→ **Data**:
★ ★ ★ ★

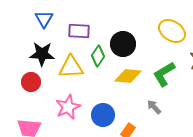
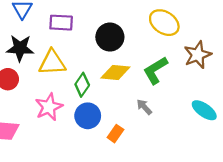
green diamond: (98, 56) -> (82, 85), moved

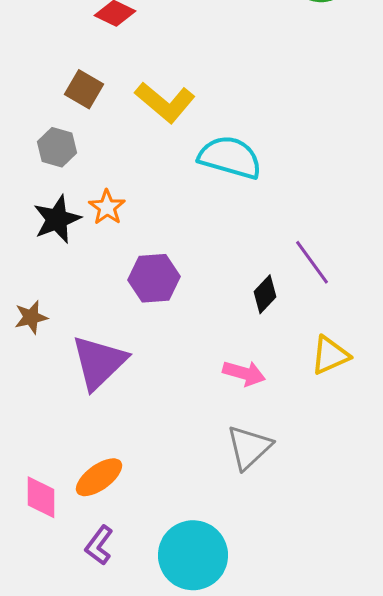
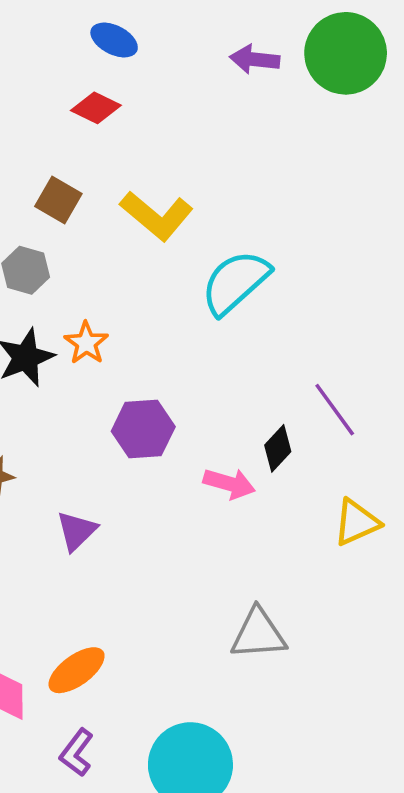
cyan semicircle: (230, 157) -> (235, 282), turned -58
purple triangle: (99, 362) -> (77, 531), size x0.6
pink arrow: (244, 373) -> (229, 484), moved
gray triangle: (249, 447) -> (258, 634), turned 39

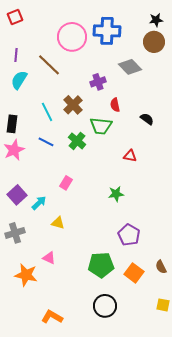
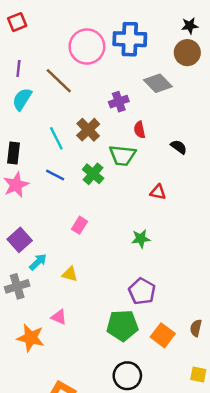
cyan arrow: (39, 203) -> (38, 262), moved
purple pentagon: (129, 235) -> (142, 291), moved
brown semicircle: (161, 267) -> (196, 328), turned 40

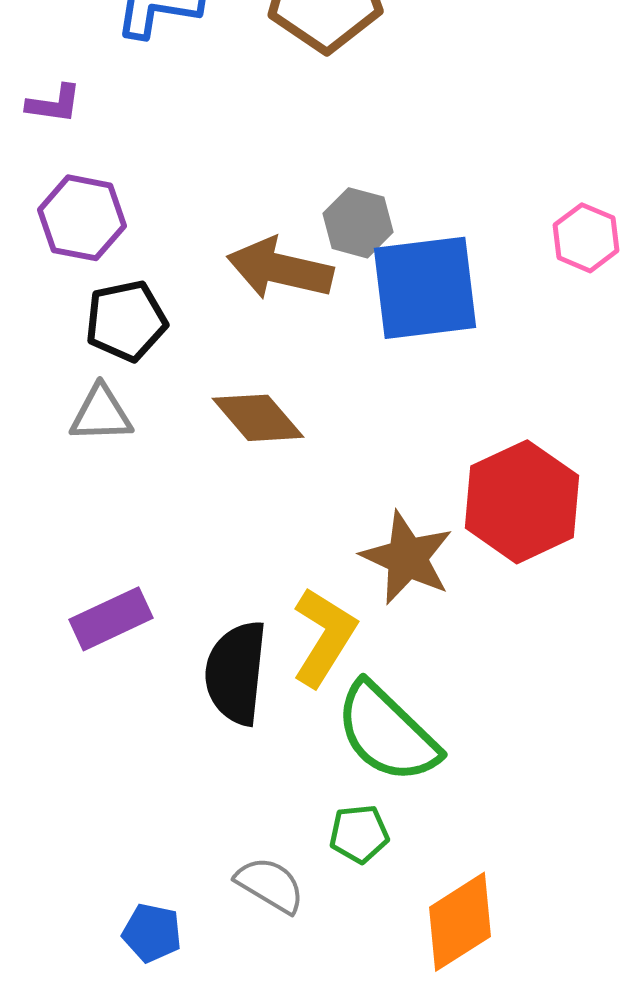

★ ★ ★ ★

→ **What is being asked**: Wherever "moved" appears in a line of the entries, copy that line.

→ **Answer section**:
green diamond: (98, 56) -> (82, 85), moved
pink arrow: (244, 373) -> (229, 484), moved
cyan arrow: (39, 203) -> (38, 262), moved
purple pentagon: (129, 235) -> (142, 291), moved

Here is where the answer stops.